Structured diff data
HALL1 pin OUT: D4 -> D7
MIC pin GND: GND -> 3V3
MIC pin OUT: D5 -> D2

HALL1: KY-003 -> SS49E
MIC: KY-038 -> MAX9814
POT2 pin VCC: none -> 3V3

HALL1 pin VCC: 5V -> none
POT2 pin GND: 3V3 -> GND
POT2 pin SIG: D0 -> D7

---

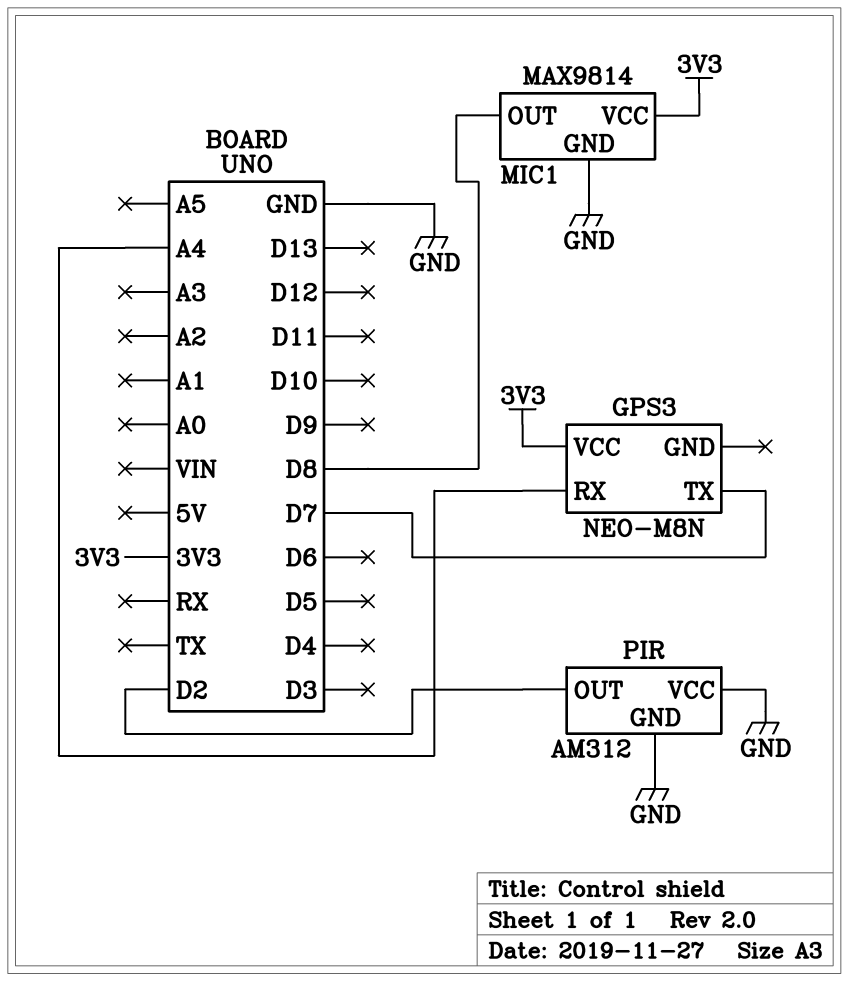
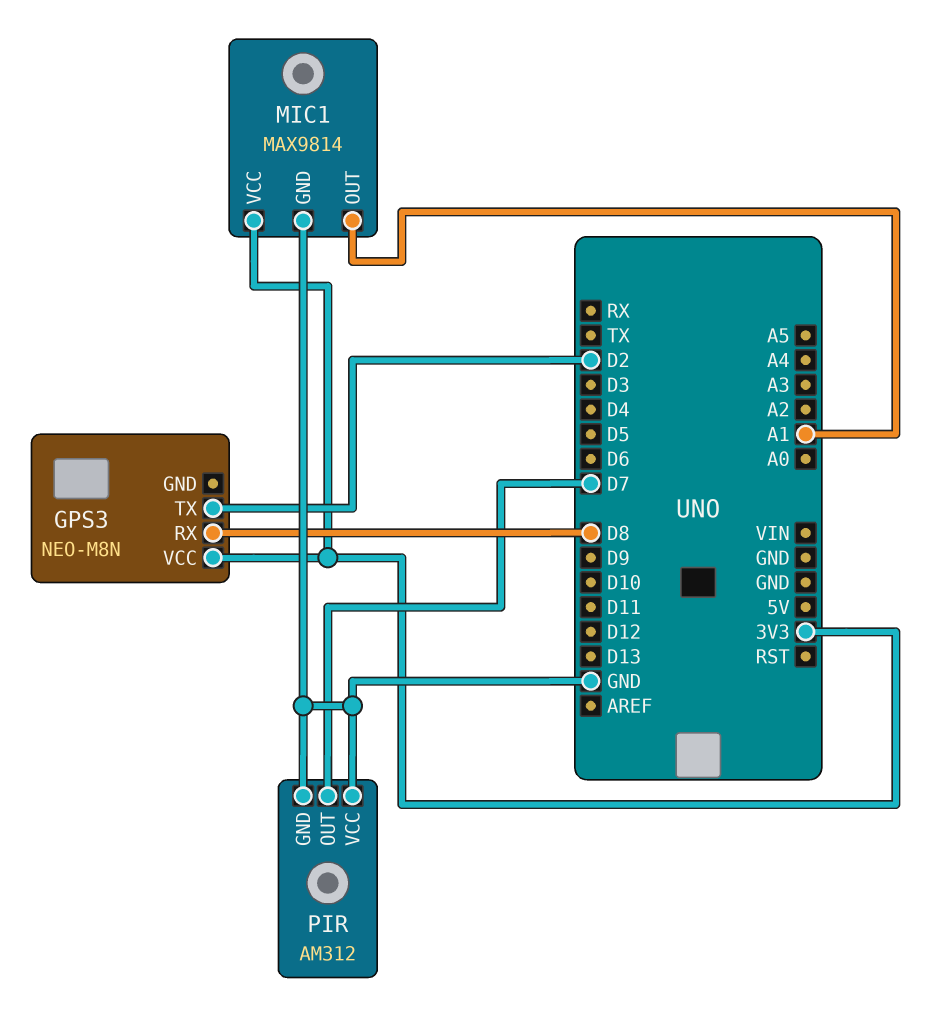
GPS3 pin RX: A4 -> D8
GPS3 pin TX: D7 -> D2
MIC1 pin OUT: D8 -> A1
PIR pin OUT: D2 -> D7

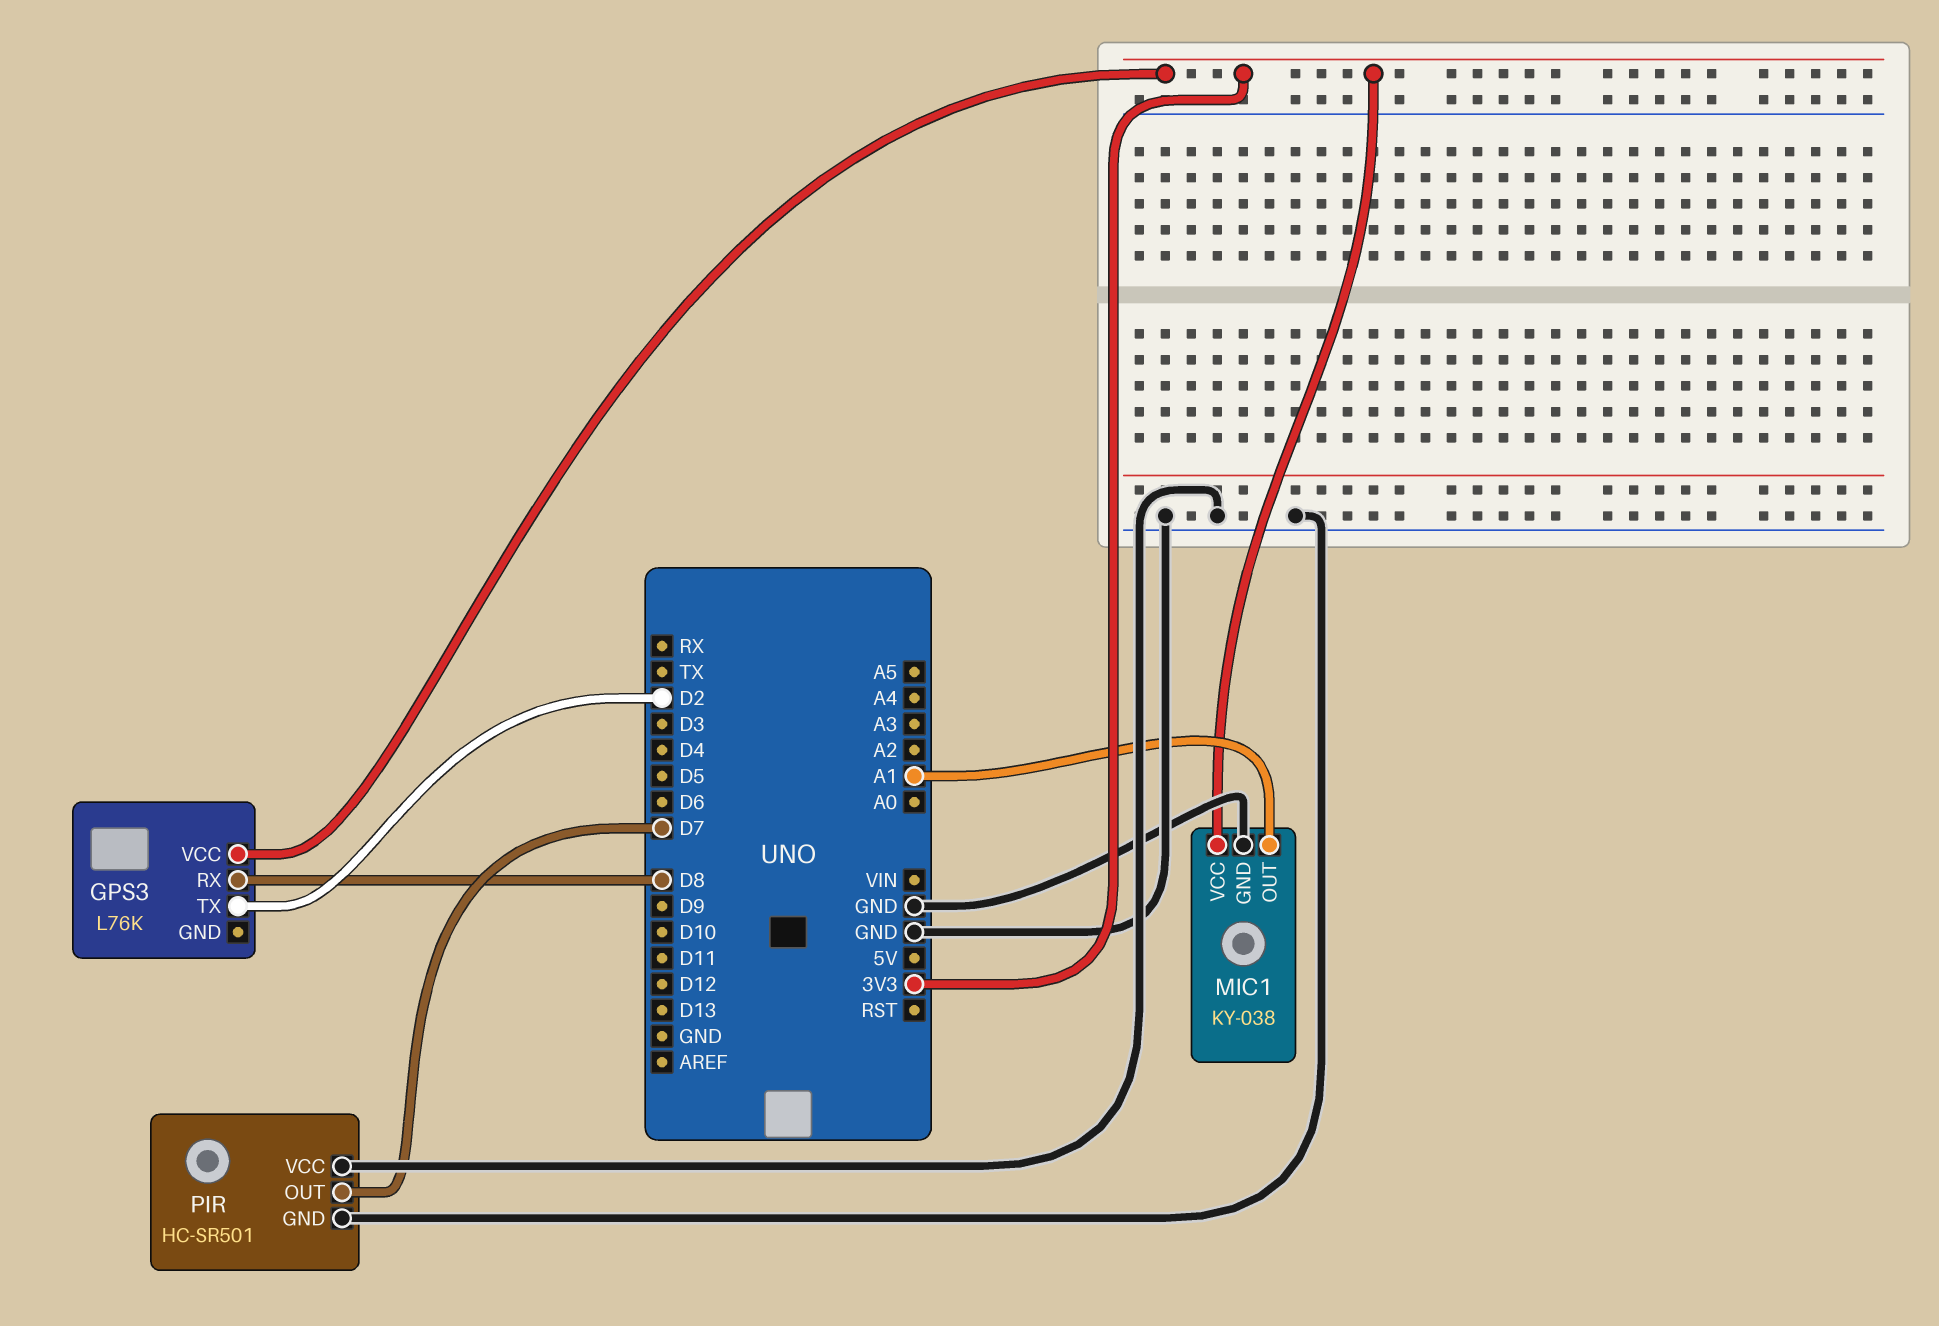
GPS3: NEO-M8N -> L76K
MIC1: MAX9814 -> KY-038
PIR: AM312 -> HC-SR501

- **Exercise**
The lines above that hold the word "none" need counting; write the count and nothing more.

- **Task output**
2